Task to complete
Begin at the line containing "BUZZER1 pin IO: D11 -> D10" in the records below, end at the line containing "TEMP3: TMP36 -> DS18B20", and retype each line in that span exactly. No other line and no image should appear.

[Edit difference data]
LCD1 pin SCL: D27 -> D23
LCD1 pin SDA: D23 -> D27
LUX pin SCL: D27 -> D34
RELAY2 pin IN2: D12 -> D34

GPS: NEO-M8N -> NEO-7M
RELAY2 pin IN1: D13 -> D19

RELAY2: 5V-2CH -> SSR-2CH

...

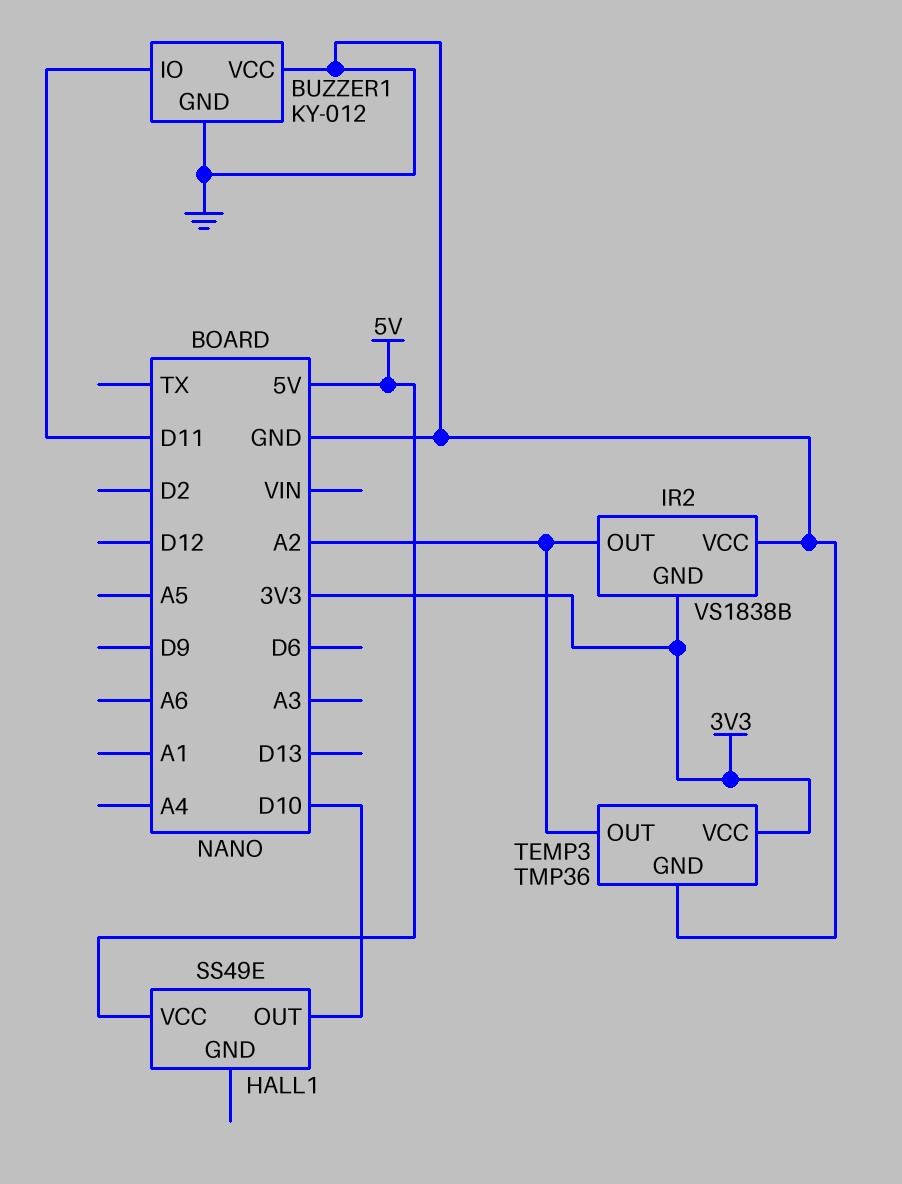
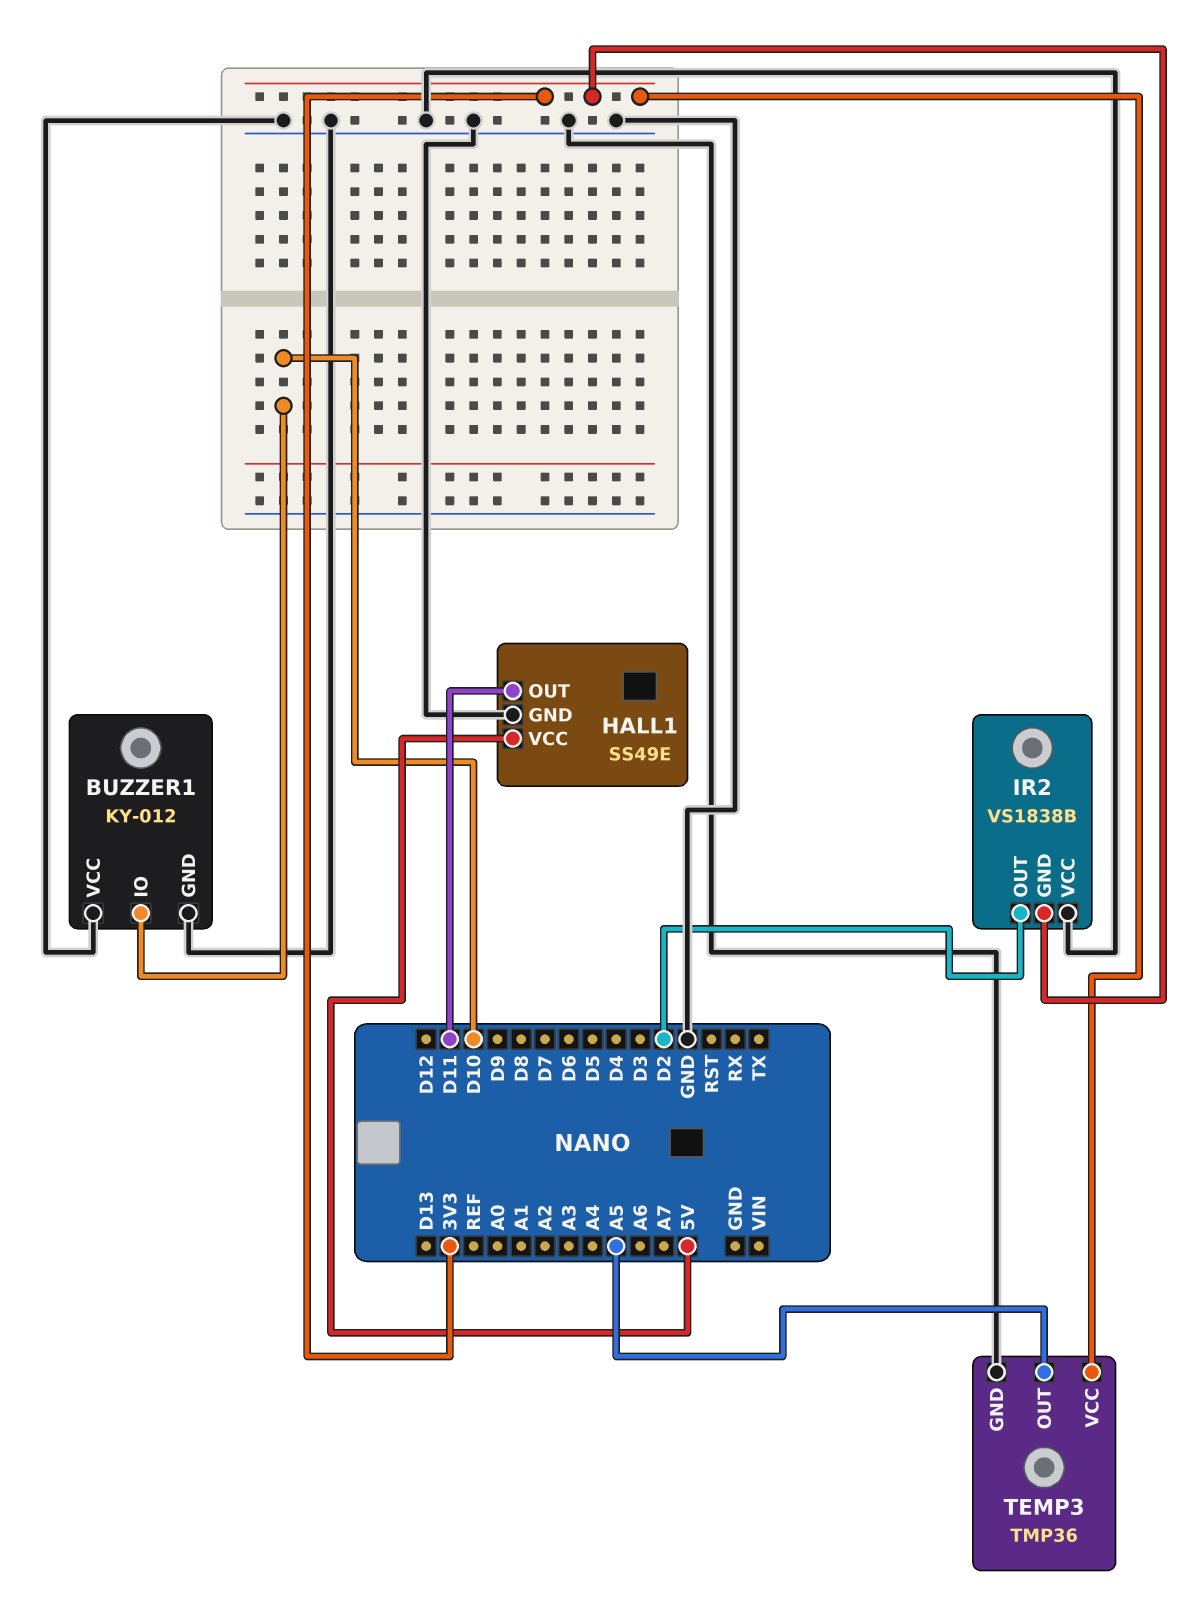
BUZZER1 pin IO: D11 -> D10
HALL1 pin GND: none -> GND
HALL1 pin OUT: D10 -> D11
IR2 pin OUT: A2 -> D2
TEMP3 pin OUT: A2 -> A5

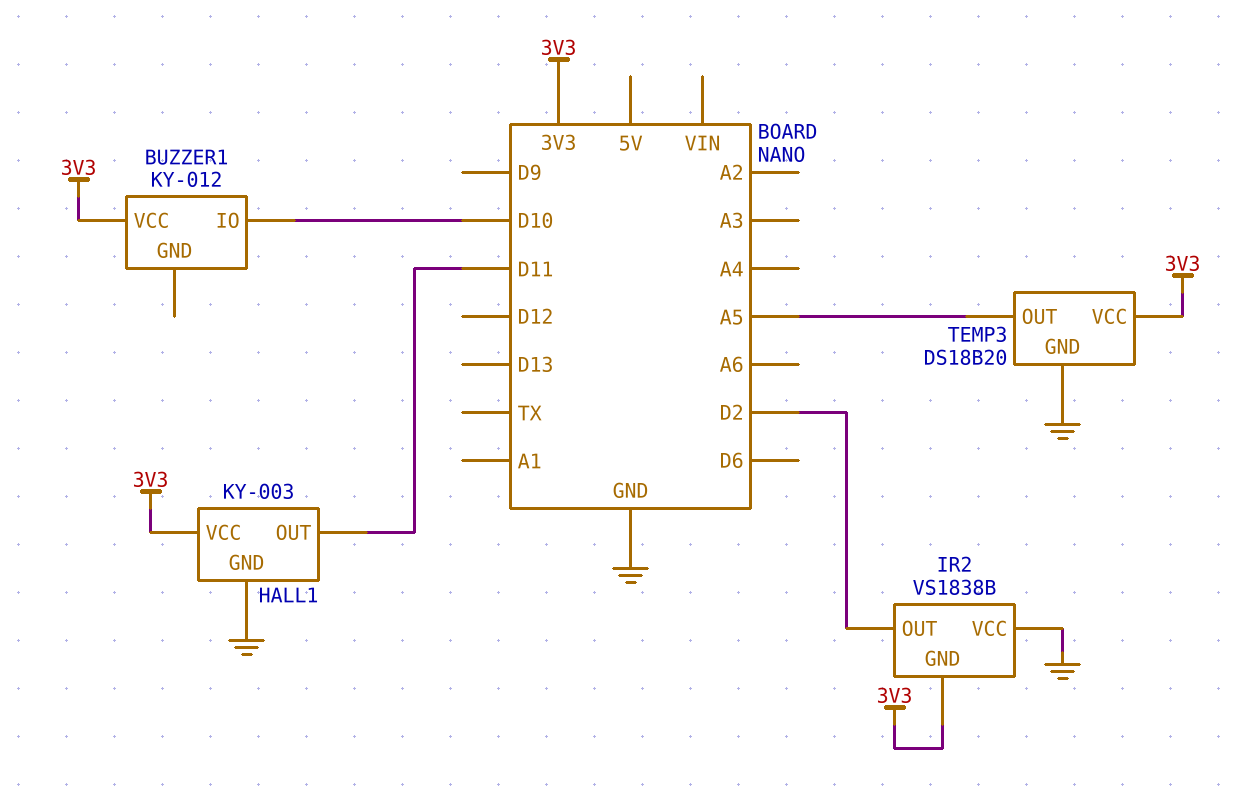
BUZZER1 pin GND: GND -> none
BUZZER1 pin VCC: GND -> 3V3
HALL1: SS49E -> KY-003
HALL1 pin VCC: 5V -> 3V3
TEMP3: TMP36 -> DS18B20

Answer to this exercise
BUZZER1 pin IO: D11 -> D10
HALL1 pin GND: none -> GND
HALL1 pin OUT: D10 -> D11
IR2 pin OUT: A2 -> D2
TEMP3 pin OUT: A2 -> A5

BUZZER1 pin GND: GND -> none
BUZZER1 pin VCC: GND -> 3V3
HALL1: SS49E -> KY-003
HALL1 pin VCC: 5V -> 3V3
TEMP3: TMP36 -> DS18B20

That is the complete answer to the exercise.